Edit tracking data
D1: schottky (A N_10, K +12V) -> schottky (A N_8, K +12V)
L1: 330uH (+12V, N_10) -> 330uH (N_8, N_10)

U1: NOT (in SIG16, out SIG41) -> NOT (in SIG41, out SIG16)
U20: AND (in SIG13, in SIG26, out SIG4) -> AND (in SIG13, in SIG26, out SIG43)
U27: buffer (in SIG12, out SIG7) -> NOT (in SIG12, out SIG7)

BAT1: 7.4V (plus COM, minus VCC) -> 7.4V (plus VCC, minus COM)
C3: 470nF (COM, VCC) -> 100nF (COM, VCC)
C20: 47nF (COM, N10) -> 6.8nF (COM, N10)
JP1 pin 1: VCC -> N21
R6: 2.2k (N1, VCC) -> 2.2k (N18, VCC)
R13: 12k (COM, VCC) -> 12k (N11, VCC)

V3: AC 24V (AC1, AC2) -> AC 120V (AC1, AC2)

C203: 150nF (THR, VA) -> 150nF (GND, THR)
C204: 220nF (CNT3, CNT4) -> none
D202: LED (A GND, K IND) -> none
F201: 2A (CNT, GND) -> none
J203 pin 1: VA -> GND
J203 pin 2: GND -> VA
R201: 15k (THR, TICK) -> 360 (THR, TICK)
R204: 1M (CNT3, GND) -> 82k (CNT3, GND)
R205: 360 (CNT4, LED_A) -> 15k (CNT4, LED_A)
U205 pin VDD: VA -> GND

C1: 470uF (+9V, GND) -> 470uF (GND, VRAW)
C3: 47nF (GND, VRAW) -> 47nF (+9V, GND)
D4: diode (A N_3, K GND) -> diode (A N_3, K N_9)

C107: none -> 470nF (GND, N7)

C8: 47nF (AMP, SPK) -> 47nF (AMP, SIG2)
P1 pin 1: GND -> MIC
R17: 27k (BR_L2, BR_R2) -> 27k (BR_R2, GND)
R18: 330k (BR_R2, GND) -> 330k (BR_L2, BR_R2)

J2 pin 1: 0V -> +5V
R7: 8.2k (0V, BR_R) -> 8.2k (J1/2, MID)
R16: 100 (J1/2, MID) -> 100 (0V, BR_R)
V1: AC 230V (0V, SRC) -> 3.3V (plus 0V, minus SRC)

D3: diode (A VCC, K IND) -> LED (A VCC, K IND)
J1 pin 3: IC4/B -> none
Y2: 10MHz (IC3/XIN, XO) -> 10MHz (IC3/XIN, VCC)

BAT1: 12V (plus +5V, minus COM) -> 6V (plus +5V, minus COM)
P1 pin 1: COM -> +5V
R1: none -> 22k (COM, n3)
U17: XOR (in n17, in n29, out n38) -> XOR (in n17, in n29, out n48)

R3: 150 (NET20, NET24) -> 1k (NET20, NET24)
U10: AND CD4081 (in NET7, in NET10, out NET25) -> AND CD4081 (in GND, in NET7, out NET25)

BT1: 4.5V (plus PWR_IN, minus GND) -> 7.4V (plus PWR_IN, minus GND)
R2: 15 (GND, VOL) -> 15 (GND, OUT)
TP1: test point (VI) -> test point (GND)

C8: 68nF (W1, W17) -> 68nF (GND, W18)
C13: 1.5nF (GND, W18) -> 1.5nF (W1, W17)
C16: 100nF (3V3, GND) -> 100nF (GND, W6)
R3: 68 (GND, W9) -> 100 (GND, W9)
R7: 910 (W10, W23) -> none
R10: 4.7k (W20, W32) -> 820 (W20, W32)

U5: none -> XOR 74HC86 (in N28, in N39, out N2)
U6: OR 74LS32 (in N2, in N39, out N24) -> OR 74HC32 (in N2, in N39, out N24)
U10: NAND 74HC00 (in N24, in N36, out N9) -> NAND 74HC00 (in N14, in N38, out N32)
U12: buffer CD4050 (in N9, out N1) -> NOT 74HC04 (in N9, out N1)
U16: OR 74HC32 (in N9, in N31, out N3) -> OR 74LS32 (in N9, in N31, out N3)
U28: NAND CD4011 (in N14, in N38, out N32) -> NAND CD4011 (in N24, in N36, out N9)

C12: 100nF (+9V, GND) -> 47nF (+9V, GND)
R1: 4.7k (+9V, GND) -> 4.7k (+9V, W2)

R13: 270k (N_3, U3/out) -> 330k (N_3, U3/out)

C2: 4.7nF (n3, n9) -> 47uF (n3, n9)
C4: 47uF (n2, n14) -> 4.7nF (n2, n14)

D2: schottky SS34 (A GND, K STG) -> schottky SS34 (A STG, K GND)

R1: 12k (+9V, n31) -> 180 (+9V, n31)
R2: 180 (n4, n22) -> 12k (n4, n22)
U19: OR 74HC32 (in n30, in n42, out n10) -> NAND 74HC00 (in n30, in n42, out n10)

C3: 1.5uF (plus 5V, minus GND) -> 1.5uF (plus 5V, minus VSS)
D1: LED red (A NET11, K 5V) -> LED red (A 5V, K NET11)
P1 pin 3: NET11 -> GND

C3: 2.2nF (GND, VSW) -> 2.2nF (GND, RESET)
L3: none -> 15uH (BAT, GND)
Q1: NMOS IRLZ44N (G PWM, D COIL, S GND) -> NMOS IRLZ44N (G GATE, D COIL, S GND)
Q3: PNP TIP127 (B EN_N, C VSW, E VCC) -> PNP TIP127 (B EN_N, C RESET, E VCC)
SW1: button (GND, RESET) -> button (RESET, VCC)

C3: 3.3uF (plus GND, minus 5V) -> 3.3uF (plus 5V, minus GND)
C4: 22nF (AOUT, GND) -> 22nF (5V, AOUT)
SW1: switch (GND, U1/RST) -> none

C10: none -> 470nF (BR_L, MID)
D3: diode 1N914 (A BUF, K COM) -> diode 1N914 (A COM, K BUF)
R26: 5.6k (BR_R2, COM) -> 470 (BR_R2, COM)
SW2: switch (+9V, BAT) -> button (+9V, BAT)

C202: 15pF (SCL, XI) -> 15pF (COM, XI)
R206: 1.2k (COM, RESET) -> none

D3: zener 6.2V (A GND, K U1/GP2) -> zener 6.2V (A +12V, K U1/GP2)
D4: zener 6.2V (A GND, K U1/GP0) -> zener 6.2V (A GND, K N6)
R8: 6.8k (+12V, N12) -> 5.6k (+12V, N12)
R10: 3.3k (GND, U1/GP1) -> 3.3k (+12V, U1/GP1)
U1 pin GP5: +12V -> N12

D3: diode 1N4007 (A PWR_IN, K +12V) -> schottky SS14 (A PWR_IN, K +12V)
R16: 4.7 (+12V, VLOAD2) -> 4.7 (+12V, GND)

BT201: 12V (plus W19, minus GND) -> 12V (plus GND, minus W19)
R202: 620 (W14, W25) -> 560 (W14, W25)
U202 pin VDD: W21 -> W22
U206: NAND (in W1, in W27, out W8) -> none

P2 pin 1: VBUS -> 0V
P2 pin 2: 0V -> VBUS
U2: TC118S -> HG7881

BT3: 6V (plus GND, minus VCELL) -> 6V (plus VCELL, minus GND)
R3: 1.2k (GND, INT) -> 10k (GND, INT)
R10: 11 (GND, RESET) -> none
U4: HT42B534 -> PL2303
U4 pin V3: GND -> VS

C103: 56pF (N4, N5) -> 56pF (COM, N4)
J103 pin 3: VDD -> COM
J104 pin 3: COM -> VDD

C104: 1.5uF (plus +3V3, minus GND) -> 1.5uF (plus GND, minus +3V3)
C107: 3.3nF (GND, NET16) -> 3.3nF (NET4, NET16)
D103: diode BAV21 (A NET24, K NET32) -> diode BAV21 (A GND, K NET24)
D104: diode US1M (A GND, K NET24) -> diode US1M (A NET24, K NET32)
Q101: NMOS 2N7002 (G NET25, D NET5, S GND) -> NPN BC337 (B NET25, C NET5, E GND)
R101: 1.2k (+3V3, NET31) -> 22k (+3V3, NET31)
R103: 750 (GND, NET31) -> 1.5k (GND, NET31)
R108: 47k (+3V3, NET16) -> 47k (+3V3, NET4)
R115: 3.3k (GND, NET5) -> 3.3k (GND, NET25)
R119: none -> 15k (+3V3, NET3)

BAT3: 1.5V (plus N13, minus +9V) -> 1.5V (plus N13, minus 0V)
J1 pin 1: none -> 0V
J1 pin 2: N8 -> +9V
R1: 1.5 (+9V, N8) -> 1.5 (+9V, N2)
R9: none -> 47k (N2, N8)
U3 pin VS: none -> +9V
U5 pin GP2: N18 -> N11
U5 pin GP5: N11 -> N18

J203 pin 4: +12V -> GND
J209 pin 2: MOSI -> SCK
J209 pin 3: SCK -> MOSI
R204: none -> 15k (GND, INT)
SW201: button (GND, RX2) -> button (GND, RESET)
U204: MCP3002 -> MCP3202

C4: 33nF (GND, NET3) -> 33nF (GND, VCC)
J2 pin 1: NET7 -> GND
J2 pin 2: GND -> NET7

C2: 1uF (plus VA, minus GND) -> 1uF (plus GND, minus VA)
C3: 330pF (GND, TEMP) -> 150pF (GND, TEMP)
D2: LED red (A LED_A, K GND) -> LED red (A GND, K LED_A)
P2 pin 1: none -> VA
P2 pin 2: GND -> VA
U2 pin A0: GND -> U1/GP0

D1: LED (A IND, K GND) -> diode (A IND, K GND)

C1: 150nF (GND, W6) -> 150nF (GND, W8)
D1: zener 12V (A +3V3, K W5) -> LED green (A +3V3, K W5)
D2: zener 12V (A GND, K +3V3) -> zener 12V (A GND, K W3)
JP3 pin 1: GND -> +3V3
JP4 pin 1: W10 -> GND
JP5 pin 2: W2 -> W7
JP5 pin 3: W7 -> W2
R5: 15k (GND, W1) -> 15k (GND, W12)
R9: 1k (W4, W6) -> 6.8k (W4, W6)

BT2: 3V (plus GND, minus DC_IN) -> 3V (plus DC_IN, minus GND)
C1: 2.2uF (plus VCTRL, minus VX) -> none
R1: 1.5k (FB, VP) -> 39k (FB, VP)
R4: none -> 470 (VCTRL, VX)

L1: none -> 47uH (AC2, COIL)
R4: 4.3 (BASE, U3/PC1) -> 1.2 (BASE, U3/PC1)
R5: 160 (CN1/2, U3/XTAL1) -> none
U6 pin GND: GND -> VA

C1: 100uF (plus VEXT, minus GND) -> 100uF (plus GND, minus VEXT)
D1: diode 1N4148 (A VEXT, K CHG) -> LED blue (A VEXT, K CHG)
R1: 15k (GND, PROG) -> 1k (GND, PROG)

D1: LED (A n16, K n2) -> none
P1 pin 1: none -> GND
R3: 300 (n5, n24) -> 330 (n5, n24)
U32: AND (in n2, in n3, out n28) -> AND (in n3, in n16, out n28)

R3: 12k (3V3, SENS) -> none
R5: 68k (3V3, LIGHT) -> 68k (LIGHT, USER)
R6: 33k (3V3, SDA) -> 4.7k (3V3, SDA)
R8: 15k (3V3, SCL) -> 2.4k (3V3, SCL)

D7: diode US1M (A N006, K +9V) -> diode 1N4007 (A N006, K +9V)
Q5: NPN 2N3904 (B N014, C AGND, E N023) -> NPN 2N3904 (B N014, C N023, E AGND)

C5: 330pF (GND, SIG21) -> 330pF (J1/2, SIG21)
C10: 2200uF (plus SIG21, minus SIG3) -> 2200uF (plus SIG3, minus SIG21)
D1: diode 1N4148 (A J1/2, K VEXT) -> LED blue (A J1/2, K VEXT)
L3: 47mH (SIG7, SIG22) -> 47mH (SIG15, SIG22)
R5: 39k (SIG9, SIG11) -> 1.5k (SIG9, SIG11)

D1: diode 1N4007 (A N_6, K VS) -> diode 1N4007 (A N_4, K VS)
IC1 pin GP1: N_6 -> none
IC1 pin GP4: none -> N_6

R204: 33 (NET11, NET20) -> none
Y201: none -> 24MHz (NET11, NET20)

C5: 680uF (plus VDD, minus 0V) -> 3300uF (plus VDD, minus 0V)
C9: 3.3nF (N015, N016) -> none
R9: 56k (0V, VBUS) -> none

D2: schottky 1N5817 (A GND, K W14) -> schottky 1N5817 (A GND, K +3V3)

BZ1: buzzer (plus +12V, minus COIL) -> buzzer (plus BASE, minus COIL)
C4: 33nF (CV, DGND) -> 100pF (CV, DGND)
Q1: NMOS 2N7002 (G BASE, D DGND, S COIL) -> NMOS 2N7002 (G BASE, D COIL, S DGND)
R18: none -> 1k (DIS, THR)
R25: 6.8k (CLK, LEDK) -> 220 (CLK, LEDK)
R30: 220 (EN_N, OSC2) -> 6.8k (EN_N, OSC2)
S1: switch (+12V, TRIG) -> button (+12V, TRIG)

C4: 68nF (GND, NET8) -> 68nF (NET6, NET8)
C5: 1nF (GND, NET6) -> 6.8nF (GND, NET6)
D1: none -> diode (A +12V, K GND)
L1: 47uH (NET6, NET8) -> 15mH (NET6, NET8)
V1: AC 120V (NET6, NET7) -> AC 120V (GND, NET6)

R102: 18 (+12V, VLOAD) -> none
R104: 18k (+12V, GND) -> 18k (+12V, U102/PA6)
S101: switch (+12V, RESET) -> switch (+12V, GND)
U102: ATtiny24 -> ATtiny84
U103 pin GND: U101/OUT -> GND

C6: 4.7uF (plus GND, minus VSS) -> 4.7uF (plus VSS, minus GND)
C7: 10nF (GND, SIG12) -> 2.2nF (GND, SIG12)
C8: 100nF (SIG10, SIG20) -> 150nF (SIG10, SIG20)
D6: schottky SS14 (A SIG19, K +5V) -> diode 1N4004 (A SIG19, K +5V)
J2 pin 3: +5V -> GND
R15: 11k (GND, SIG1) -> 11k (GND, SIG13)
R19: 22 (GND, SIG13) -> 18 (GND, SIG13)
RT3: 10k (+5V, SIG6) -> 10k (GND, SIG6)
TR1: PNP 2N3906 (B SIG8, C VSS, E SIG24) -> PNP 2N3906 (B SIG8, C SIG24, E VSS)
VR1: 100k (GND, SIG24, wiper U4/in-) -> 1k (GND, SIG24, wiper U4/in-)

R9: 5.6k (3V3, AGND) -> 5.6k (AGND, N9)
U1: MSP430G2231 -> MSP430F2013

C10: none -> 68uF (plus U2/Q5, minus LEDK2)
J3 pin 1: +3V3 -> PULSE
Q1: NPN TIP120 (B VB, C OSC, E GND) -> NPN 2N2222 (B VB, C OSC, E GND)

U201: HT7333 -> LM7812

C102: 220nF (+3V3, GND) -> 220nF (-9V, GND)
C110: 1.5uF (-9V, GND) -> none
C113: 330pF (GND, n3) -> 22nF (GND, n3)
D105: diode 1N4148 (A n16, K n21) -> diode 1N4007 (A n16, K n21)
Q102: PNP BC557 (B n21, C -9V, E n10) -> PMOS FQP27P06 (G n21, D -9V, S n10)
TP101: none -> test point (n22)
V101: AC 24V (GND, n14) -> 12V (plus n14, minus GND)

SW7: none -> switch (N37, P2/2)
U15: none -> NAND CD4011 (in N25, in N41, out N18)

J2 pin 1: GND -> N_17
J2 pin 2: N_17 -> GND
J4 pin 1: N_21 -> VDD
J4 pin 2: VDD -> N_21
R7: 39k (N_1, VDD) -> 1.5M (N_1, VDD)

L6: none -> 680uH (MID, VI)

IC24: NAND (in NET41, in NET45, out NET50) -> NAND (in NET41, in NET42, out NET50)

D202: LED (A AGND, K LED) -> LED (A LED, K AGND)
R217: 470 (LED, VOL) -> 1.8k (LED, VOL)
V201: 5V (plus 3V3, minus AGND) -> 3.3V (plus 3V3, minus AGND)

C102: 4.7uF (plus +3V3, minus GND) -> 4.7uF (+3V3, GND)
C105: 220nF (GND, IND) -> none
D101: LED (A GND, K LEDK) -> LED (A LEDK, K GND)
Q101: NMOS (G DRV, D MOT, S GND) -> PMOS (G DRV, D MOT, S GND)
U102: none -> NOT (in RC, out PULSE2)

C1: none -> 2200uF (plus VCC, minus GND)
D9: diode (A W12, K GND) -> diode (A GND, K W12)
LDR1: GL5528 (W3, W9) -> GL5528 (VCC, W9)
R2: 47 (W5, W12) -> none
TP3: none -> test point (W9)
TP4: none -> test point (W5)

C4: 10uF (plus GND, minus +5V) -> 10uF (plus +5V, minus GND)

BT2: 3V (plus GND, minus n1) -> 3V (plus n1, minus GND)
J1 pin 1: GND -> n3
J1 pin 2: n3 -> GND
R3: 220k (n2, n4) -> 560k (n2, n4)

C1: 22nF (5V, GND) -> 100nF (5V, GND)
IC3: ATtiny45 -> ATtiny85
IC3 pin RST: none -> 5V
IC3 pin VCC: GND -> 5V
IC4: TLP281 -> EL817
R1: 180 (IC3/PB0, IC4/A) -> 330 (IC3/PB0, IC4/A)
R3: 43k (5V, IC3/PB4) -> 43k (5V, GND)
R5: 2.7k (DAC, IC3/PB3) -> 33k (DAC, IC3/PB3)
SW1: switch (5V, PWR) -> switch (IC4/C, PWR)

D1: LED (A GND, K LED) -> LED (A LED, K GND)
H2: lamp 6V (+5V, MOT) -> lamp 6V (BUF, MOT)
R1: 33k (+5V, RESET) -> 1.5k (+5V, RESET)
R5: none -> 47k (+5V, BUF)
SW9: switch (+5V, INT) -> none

**Work order:**
Please transcribe only the lines in the records above running from the line that has "TP3: none -> test point (W9)" through the line that has "R1: 180 (IC3/PB0, IC4/A)", both included, exactly as they appear.

**Exercise response:**
TP3: none -> test point (W9)
TP4: none -> test point (W5)

C4: 10uF (plus GND, minus +5V) -> 10uF (plus +5V, minus GND)

BT2: 3V (plus GND, minus n1) -> 3V (plus n1, minus GND)
J1 pin 1: GND -> n3
J1 pin 2: n3 -> GND
R3: 220k (n2, n4) -> 560k (n2, n4)

C1: 22nF (5V, GND) -> 100nF (5V, GND)
IC3: ATtiny45 -> ATtiny85
IC3 pin RST: none -> 5V
IC3 pin VCC: GND -> 5V
IC4: TLP281 -> EL817
R1: 180 (IC3/PB0, IC4/A) -> 330 (IC3/PB0, IC4/A)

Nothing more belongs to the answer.